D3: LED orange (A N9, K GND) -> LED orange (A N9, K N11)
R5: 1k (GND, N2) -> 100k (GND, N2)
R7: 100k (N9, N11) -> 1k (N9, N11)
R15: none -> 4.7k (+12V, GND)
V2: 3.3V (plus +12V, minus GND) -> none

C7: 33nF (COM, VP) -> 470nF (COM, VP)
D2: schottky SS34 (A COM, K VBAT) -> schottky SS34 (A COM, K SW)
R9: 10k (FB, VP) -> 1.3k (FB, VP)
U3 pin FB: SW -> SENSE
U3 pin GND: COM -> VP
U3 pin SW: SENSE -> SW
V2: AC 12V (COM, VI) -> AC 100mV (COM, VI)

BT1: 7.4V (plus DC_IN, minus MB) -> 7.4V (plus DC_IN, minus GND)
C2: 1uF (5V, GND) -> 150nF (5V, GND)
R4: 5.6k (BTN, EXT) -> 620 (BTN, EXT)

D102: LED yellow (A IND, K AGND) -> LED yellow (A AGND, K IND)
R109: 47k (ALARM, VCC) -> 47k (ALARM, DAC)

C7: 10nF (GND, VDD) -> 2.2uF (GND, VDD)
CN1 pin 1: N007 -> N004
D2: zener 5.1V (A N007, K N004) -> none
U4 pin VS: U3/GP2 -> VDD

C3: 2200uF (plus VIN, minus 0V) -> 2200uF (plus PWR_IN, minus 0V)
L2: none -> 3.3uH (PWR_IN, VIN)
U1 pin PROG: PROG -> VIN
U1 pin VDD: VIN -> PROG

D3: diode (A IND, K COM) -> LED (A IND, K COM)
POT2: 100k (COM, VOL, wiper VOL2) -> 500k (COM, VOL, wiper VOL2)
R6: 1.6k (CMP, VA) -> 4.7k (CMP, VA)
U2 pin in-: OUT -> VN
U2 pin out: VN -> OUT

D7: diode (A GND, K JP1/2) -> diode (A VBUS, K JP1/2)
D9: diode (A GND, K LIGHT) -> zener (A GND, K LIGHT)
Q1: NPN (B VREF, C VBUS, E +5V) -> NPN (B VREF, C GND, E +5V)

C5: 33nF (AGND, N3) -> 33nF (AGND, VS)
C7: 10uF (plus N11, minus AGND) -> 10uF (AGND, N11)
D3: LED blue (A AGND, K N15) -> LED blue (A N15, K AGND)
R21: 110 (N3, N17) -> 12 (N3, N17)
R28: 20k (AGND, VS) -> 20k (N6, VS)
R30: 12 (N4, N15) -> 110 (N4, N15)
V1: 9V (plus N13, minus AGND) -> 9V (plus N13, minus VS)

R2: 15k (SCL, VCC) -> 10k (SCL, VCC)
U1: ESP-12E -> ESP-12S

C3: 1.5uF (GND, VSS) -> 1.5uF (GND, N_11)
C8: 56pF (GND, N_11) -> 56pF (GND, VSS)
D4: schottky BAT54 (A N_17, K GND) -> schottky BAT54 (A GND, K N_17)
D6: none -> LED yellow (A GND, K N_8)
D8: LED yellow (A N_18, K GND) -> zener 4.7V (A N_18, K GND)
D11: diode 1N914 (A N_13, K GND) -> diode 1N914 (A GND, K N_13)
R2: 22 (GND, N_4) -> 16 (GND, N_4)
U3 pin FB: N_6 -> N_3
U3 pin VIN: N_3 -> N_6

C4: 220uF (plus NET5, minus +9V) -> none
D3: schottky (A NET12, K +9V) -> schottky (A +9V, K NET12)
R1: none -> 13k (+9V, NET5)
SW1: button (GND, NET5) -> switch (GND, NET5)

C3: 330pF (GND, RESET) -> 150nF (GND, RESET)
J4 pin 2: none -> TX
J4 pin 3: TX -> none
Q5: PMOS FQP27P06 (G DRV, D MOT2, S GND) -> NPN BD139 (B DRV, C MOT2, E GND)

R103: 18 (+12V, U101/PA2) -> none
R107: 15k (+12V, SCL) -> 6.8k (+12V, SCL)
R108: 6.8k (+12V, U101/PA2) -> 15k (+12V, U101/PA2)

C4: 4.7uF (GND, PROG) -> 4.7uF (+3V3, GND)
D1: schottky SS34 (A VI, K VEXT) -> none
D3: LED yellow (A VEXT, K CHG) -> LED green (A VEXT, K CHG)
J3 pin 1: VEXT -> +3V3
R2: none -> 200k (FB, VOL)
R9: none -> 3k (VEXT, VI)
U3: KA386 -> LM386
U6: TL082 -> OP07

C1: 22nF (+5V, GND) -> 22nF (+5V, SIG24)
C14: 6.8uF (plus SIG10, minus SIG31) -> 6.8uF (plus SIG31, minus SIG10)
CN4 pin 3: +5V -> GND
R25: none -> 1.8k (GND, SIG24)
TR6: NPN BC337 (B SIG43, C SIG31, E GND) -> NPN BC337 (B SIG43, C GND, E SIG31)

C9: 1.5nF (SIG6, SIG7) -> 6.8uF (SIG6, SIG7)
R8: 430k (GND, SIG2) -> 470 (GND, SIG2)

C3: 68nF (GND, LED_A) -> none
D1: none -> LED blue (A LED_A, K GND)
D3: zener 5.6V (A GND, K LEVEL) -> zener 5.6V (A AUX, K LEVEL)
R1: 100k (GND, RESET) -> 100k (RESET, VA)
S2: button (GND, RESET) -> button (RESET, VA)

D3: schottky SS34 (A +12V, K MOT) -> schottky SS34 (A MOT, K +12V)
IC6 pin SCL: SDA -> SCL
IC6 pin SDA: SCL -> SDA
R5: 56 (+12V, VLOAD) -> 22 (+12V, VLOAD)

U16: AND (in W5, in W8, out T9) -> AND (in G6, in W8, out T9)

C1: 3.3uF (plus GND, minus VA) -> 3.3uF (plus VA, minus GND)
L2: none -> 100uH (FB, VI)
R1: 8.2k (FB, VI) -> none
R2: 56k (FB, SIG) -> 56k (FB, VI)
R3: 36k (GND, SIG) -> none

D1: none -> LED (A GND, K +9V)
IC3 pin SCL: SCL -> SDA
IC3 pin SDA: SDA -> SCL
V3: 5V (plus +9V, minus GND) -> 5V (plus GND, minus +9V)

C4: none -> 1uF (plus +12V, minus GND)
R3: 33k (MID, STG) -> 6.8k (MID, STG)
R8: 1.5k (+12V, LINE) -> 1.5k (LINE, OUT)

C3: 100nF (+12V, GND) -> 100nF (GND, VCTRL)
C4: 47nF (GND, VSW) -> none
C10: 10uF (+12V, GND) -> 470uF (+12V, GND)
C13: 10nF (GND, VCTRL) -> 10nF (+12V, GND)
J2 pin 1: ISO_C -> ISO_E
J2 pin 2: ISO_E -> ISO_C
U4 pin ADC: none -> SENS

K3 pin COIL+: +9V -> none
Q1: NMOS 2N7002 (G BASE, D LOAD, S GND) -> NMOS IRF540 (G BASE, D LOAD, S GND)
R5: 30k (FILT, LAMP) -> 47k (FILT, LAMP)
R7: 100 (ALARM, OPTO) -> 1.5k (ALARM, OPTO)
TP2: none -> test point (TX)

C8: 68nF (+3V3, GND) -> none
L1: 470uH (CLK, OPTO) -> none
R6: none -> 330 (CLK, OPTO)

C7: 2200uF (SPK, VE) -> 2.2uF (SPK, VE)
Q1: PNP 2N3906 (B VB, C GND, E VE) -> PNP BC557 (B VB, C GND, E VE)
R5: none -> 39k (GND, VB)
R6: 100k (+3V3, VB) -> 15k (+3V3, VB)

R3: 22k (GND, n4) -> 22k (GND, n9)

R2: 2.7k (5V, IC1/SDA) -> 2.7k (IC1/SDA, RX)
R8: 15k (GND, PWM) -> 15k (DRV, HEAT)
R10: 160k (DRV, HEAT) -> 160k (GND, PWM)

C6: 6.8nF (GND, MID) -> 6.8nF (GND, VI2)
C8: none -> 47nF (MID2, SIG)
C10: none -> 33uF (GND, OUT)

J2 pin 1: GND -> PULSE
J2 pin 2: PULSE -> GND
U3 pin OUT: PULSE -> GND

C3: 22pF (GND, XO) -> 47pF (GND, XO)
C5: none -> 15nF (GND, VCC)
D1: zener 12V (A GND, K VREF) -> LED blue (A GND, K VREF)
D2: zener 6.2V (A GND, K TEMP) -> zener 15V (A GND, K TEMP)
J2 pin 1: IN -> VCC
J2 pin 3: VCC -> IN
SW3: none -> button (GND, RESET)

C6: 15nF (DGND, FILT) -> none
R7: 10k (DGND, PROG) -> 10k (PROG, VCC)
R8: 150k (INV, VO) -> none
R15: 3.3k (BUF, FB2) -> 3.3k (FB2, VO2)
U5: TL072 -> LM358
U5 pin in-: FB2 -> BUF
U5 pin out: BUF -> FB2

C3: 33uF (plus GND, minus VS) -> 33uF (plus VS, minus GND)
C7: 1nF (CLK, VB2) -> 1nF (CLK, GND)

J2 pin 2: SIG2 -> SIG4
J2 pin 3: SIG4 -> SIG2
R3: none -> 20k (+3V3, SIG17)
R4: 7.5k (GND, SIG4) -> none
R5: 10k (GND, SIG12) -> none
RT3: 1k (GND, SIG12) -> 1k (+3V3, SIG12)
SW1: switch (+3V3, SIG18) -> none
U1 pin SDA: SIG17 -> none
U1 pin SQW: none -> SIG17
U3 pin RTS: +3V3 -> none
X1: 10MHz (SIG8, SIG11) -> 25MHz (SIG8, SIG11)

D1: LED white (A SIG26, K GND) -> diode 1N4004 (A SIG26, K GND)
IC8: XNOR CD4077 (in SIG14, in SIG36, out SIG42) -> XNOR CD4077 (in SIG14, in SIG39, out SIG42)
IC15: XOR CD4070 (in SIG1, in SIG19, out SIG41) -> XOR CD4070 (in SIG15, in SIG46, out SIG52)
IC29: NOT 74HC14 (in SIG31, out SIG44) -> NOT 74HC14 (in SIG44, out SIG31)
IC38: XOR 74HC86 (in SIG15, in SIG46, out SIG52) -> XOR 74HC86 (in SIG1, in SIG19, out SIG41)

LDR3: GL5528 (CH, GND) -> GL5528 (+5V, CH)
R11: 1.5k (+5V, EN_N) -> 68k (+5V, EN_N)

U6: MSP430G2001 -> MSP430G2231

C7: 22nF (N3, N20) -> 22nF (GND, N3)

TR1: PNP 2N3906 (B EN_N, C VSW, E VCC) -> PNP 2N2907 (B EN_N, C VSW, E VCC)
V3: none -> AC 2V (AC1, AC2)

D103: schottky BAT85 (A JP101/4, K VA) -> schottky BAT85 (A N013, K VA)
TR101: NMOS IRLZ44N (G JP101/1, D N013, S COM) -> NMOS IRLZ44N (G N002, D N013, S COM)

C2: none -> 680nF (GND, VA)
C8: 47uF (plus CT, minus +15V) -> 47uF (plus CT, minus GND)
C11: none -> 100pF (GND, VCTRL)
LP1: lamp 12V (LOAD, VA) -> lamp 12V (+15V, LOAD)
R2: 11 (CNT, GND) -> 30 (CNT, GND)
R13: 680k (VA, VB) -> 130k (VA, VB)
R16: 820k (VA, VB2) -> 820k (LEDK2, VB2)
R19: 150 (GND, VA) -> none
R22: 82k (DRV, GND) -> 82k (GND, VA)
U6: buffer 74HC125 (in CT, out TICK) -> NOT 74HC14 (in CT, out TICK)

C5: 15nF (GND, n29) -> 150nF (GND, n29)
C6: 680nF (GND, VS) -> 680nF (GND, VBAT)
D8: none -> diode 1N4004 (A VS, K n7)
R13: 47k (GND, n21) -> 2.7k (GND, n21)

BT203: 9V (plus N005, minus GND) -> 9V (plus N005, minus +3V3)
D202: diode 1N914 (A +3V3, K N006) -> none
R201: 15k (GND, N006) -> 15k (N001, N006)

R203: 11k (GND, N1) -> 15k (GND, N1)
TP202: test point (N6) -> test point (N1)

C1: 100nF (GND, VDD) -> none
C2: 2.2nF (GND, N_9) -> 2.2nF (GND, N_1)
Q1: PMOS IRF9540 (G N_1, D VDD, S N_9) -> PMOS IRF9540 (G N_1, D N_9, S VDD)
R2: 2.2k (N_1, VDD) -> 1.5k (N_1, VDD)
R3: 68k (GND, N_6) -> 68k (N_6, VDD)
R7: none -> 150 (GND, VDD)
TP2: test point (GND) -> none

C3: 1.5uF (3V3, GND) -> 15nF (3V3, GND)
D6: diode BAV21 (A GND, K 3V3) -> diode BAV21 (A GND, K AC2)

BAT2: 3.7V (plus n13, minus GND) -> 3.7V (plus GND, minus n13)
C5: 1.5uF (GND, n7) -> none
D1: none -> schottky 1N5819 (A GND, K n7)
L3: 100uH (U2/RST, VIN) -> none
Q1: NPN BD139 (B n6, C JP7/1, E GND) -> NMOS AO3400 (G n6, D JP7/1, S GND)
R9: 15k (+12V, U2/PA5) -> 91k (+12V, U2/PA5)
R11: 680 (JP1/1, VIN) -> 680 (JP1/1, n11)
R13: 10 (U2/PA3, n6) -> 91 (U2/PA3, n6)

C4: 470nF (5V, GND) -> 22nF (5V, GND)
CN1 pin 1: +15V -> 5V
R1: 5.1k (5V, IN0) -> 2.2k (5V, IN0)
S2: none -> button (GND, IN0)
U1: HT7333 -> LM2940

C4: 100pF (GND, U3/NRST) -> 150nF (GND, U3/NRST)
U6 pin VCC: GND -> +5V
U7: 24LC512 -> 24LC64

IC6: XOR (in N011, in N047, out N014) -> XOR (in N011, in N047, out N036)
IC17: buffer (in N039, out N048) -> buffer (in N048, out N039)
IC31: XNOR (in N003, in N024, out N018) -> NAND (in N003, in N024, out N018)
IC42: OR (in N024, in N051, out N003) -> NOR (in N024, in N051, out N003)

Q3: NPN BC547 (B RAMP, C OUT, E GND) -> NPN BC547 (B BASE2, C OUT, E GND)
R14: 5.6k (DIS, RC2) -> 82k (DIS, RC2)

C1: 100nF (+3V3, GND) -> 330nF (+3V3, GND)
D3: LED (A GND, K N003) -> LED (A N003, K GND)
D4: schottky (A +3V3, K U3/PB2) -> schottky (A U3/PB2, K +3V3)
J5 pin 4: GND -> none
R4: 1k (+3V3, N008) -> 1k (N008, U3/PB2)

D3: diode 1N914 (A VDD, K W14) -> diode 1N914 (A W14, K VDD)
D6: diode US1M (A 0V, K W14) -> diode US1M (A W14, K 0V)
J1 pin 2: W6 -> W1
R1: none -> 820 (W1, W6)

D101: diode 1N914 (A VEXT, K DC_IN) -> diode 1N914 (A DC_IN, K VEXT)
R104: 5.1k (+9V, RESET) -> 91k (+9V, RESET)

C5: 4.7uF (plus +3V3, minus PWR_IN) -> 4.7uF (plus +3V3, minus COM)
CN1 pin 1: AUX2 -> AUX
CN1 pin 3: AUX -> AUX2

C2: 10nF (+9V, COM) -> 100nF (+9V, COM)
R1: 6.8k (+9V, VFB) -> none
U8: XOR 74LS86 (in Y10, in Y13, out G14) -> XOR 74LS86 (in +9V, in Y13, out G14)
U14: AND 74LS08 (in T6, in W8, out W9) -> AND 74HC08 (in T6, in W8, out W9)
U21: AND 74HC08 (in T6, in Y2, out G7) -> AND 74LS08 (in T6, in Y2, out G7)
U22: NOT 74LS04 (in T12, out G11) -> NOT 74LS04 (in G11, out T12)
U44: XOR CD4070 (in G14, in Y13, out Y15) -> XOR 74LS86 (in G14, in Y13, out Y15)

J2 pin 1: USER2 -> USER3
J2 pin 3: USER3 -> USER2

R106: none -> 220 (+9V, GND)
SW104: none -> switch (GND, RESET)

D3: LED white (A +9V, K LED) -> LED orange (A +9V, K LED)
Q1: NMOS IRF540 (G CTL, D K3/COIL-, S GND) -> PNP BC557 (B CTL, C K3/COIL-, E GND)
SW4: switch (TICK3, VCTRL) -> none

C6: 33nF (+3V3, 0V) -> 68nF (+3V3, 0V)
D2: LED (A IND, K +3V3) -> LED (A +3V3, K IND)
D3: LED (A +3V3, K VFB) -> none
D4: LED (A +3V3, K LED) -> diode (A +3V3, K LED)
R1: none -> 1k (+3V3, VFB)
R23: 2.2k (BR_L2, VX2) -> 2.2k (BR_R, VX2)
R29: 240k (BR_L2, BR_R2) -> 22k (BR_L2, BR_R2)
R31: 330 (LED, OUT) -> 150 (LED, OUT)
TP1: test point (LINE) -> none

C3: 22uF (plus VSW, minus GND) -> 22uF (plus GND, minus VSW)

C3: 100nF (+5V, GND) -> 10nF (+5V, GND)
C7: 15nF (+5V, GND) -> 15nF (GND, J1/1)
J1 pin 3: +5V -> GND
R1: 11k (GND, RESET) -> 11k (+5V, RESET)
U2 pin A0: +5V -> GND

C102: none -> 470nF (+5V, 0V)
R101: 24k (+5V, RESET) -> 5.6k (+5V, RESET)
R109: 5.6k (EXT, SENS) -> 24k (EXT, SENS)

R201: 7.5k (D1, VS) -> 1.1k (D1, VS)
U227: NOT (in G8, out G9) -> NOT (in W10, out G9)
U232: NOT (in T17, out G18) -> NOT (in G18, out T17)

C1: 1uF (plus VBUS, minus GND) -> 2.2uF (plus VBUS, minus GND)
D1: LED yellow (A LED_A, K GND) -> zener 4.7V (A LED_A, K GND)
┄┄┄┄┄┄┄┄┄┄┄┄┄┄┄┄┄┄┄┄
WHAT NEEDS TO BE DONE:
The required output is every line above from the one with "C7: 10nF (GND, VDD) -> 2.2uF (GND, VDD)" down to the one with "D9: diode (A", restated word for word, ends included.

RESULT:
C7: 10nF (GND, VDD) -> 2.2uF (GND, VDD)
CN1 pin 1: N007 -> N004
D2: zener 5.1V (A N007, K N004) -> none
U4 pin VS: U3/GP2 -> VDD

C3: 2200uF (plus VIN, minus 0V) -> 2200uF (plus PWR_IN, minus 0V)
L2: none -> 3.3uH (PWR_IN, VIN)
U1 pin PROG: PROG -> VIN
U1 pin VDD: VIN -> PROG

D3: diode (A IND, K COM) -> LED (A IND, K COM)
POT2: 100k (COM, VOL, wiper VOL2) -> 500k (COM, VOL, wiper VOL2)
R6: 1.6k (CMP, VA) -> 4.7k (CMP, VA)
U2 pin in-: OUT -> VN
U2 pin out: VN -> OUT

D7: diode (A GND, K JP1/2) -> diode (A VBUS, K JP1/2)
D9: diode (A GND, K LIGHT) -> zener (A GND, K LIGHT)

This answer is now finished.